Which lines in the entries below contain the word "none"? Pick out each one and copy it.

(Dataset items)
.....
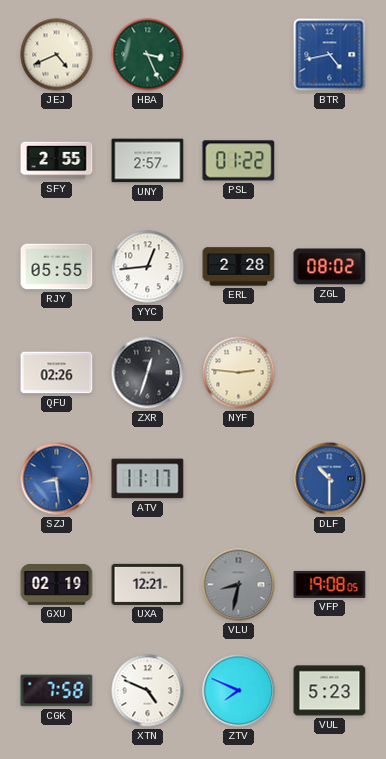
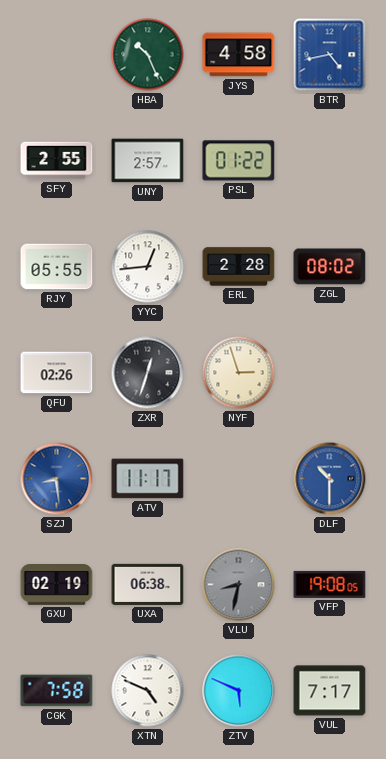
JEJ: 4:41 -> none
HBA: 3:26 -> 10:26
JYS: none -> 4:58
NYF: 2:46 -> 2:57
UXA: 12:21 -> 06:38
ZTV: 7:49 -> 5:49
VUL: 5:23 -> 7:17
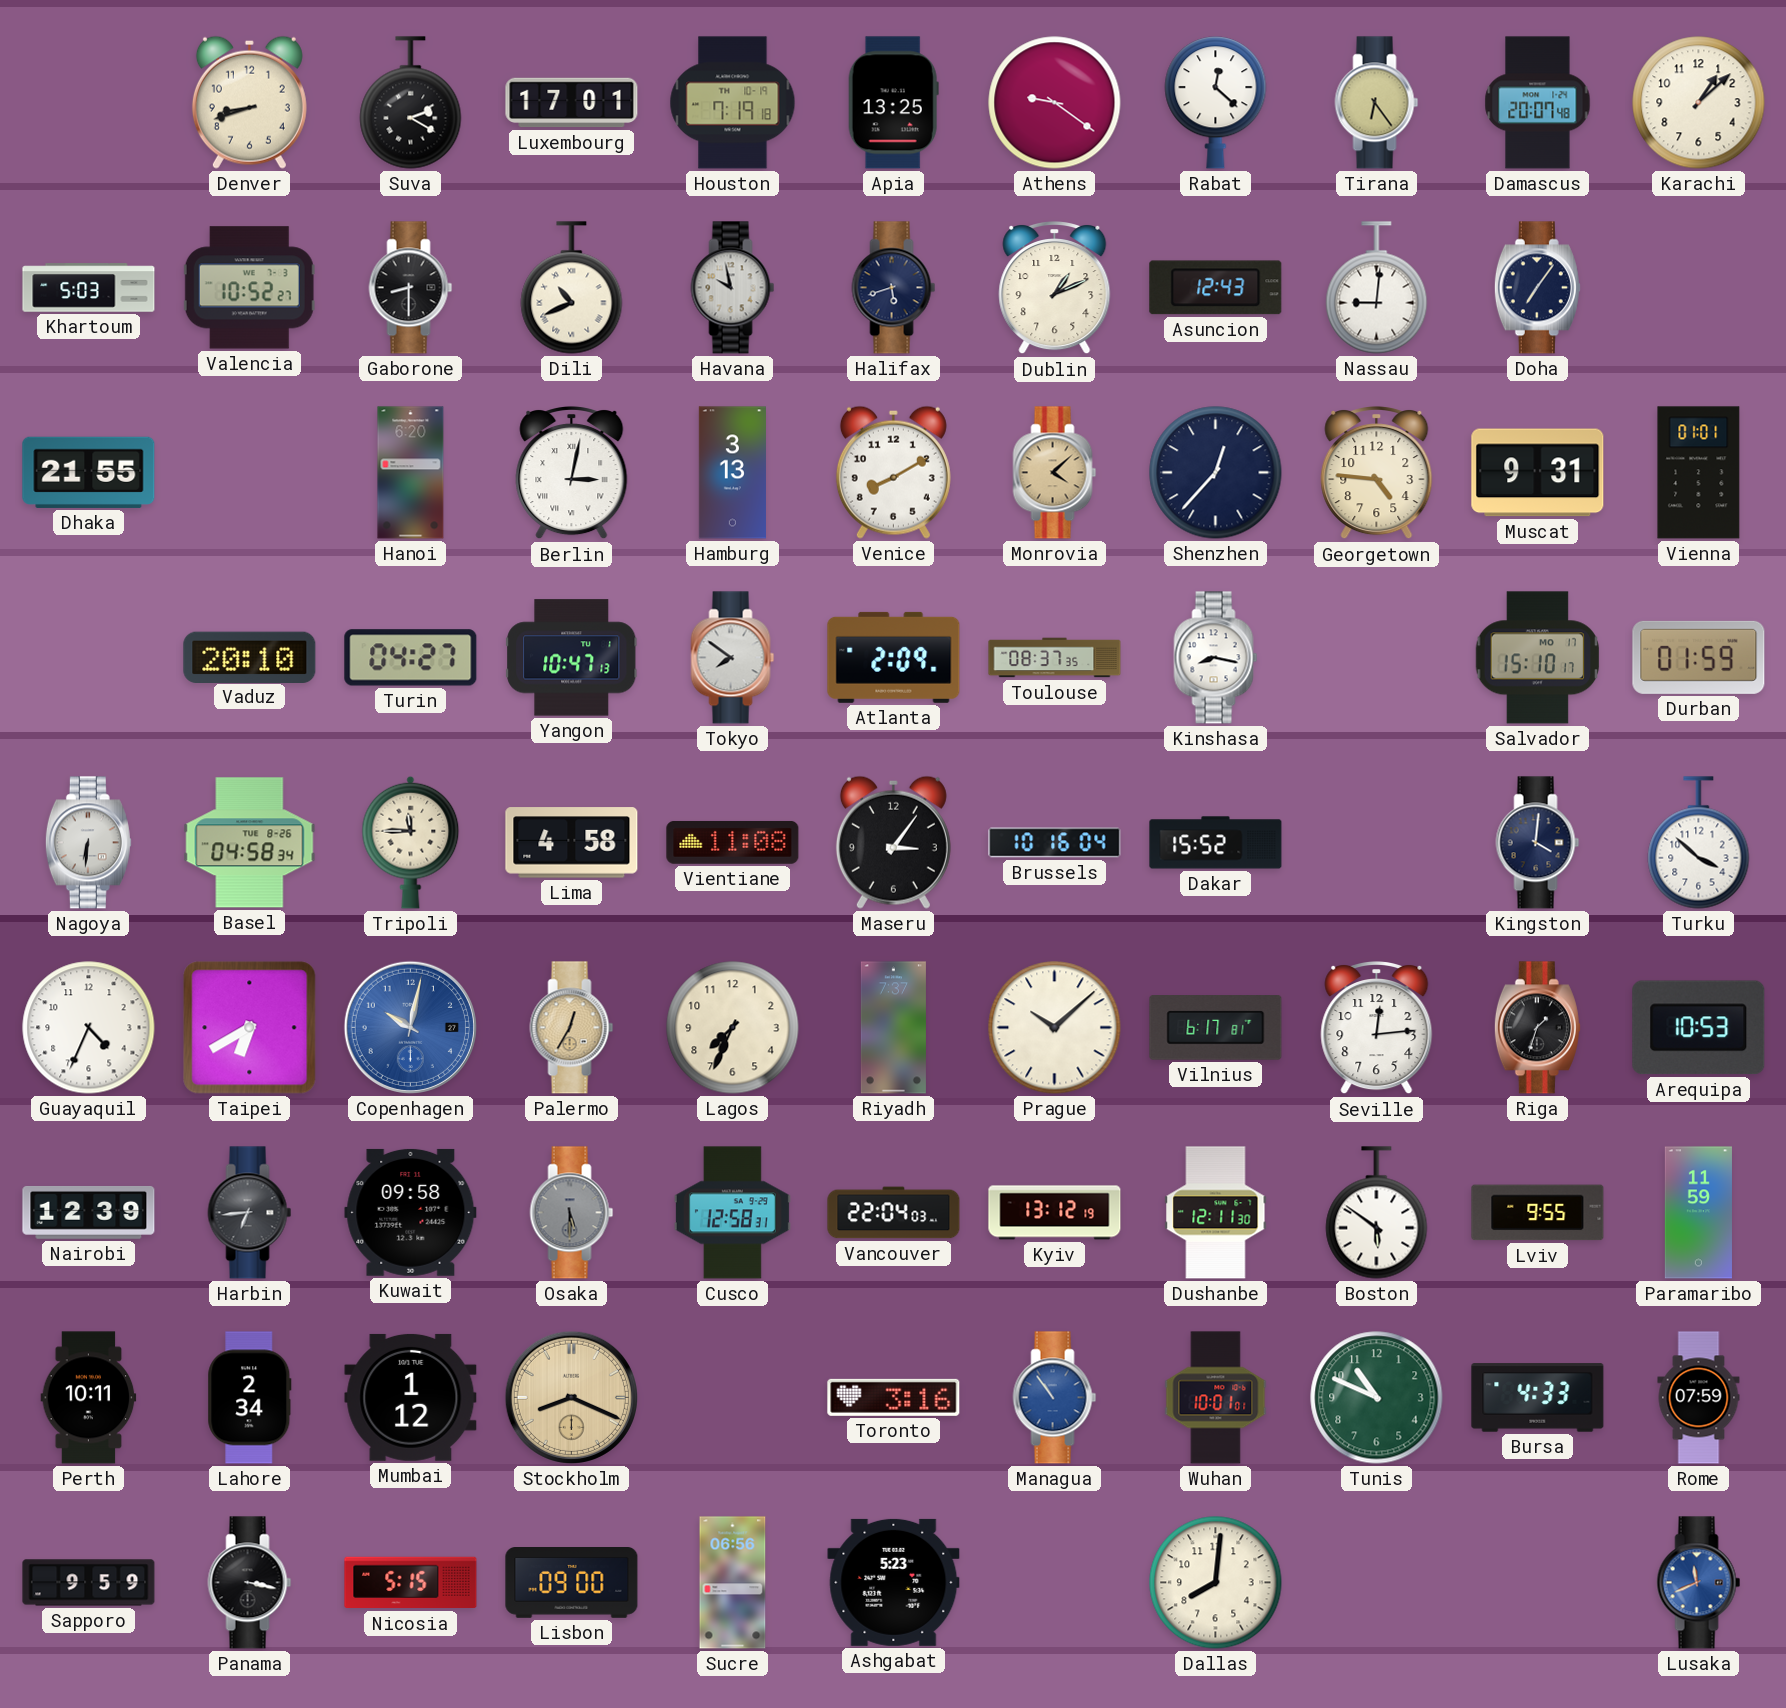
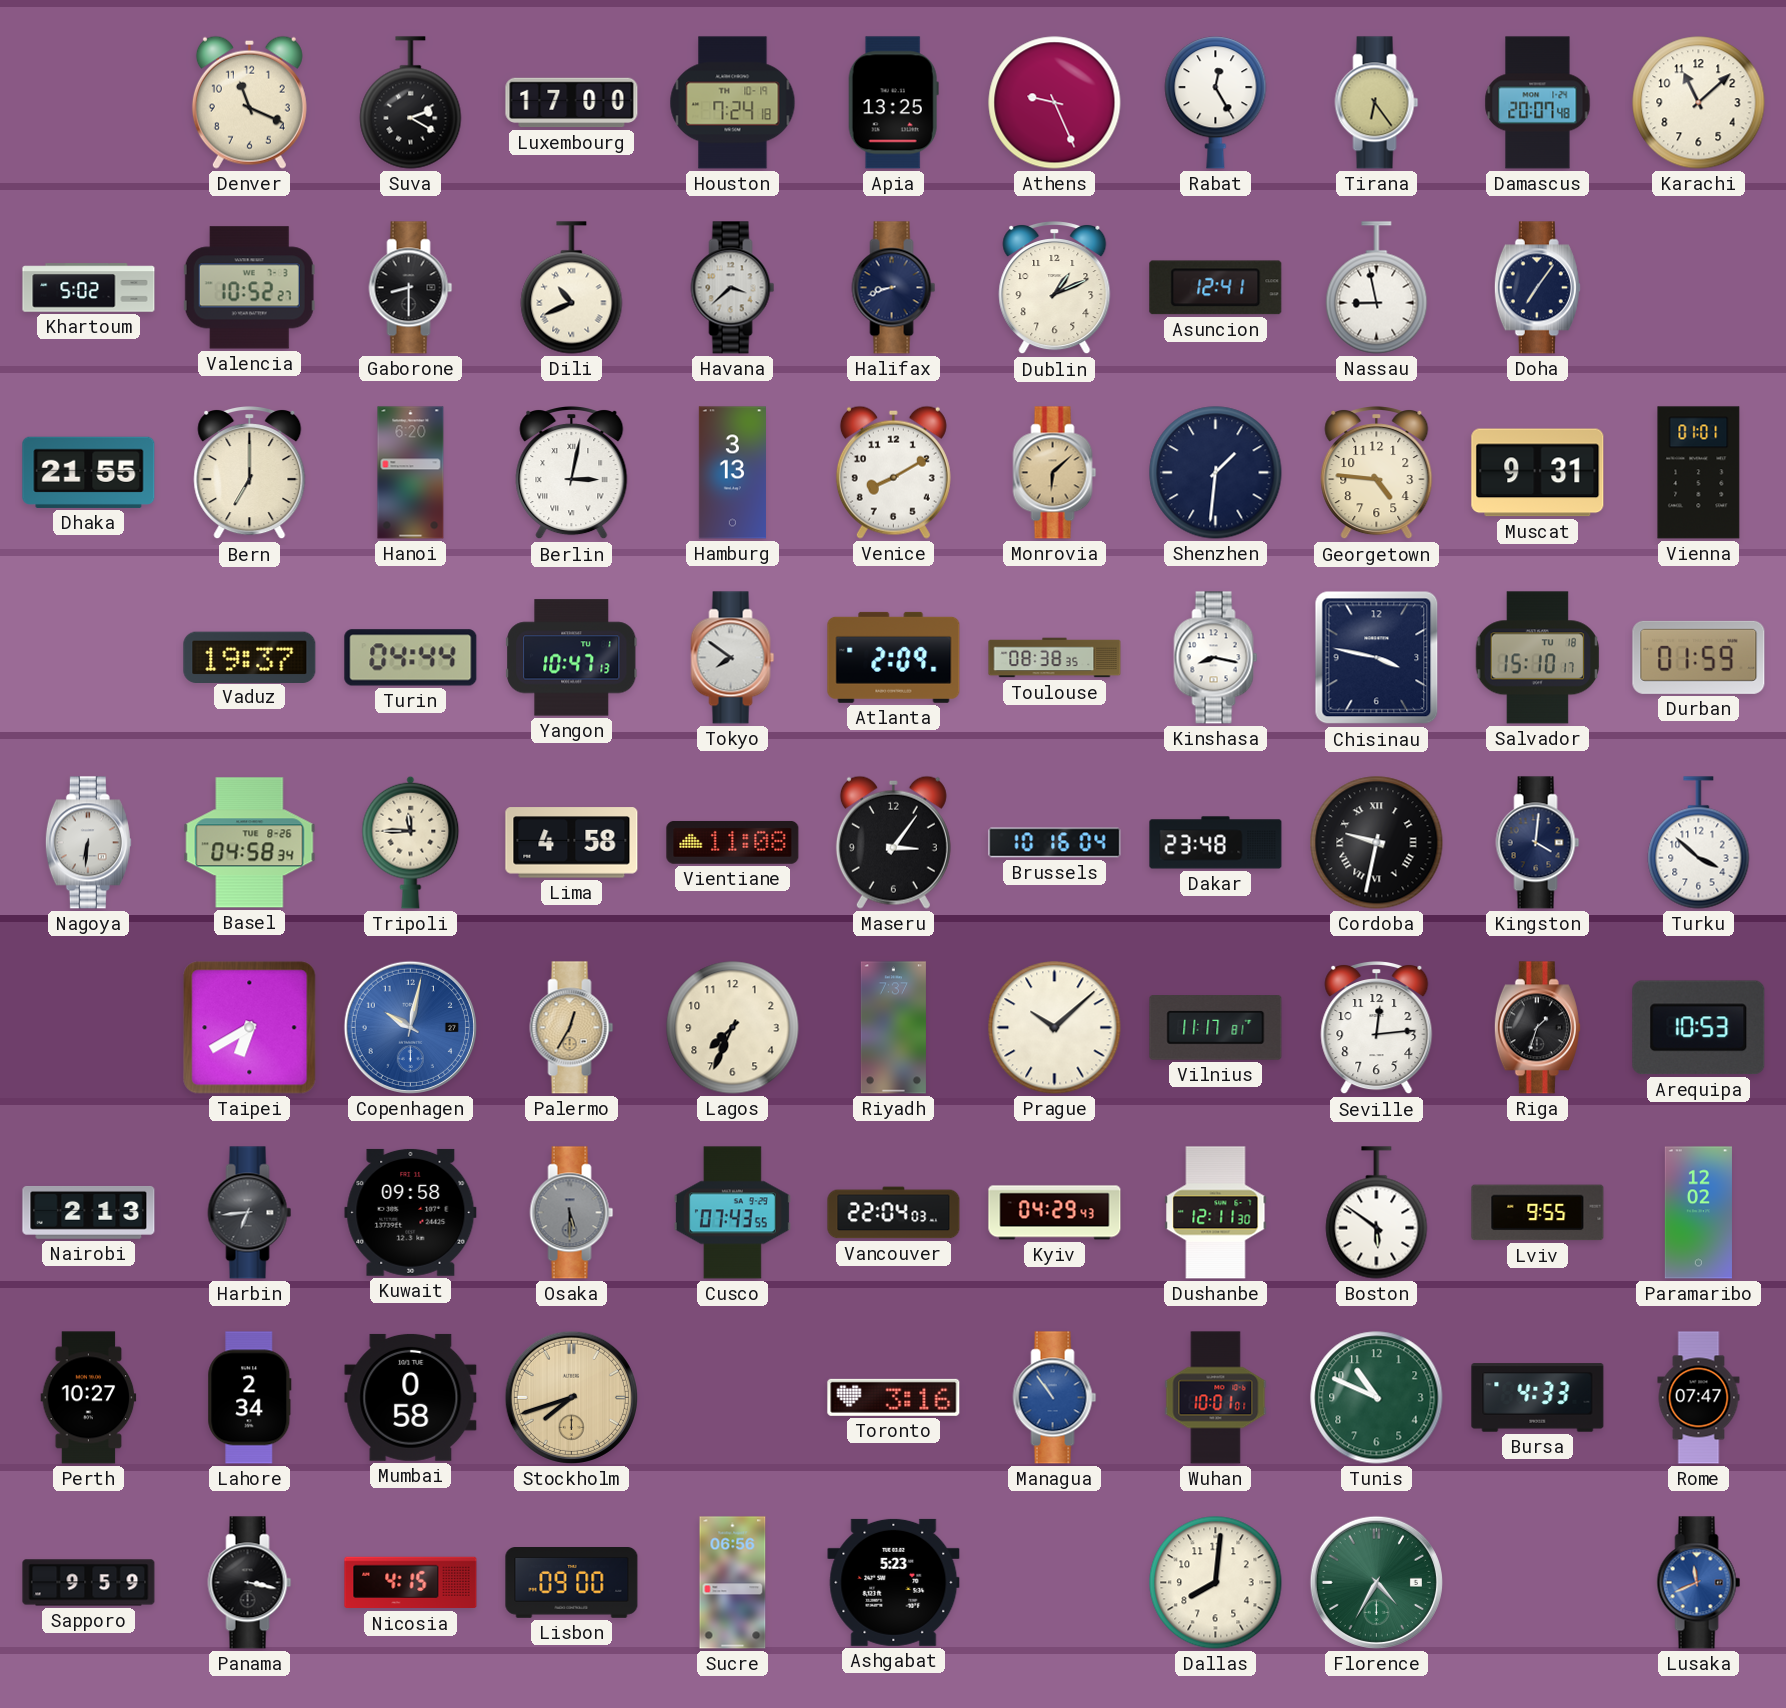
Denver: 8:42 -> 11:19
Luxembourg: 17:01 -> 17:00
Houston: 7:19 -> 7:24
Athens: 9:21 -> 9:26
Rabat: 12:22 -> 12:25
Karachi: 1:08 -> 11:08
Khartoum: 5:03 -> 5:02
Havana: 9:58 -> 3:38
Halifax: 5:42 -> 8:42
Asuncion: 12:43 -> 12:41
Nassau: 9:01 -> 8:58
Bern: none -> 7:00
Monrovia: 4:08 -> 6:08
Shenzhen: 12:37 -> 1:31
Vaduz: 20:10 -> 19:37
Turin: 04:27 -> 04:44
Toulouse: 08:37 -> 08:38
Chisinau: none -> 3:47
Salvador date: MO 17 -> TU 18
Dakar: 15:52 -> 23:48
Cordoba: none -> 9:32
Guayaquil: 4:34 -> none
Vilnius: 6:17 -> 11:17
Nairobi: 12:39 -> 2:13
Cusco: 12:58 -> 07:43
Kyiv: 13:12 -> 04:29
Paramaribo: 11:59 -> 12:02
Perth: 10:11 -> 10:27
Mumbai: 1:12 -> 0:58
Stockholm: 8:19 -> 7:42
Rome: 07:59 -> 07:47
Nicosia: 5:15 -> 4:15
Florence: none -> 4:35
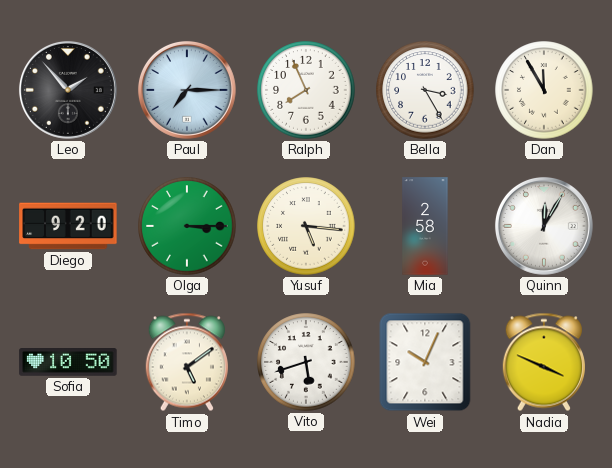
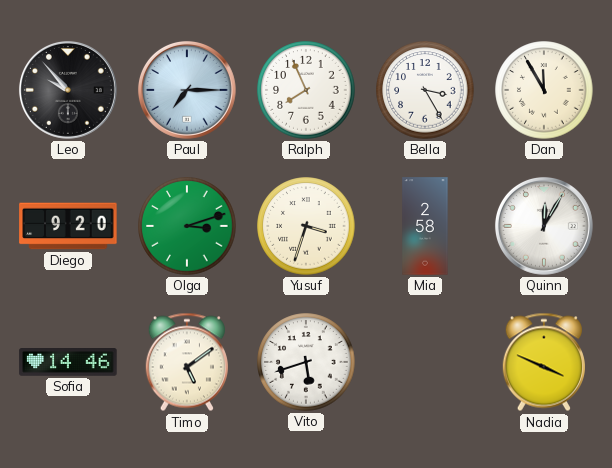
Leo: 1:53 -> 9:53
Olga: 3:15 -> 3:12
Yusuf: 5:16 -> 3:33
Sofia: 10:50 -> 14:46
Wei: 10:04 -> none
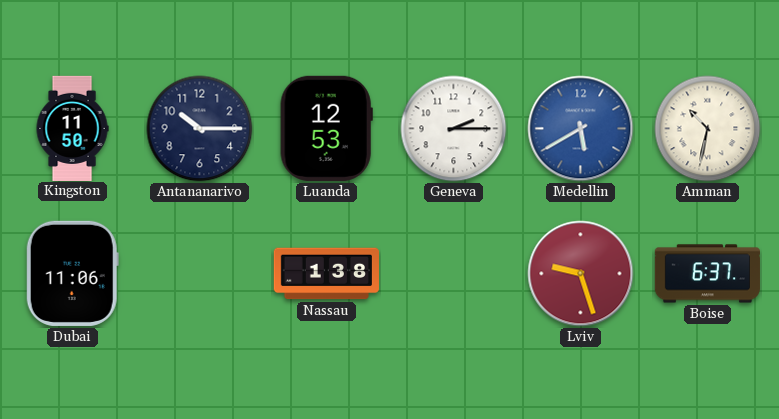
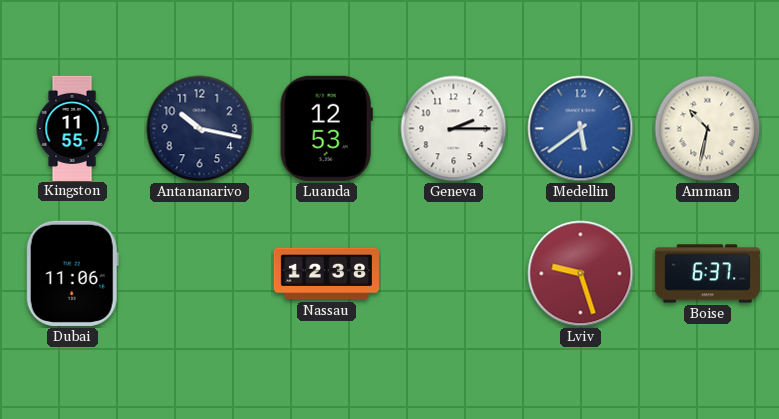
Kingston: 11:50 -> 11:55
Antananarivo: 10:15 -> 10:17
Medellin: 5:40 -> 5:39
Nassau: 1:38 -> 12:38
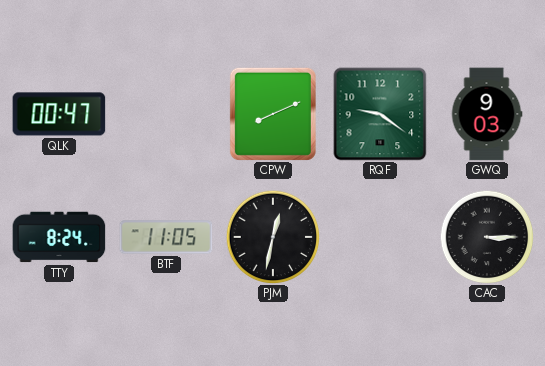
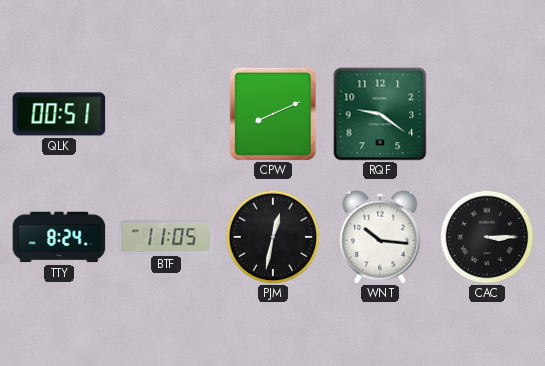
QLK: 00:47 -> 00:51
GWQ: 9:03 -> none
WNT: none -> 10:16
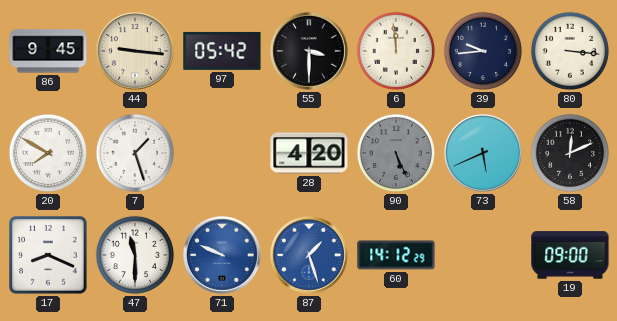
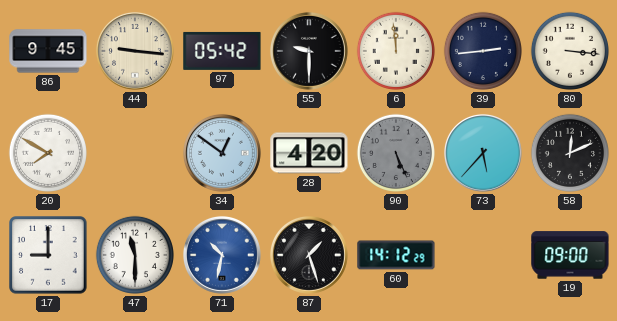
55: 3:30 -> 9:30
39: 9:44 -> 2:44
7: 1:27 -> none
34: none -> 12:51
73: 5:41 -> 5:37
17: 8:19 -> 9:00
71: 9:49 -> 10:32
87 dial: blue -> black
.....
Final result:
JEJ: 4:41 -> none
JYS: none -> 4:58
Bern: none -> 7:00
Chisinau: none -> 3:47
Cordoba: none -> 9:32
Guayaquil: 4:34 -> none
Florence: none -> 4:35
Wei: 10:04 -> none
GWQ: 9:03 -> none
WNT: none -> 10:16
7: 1:27 -> none
34: none -> 12:51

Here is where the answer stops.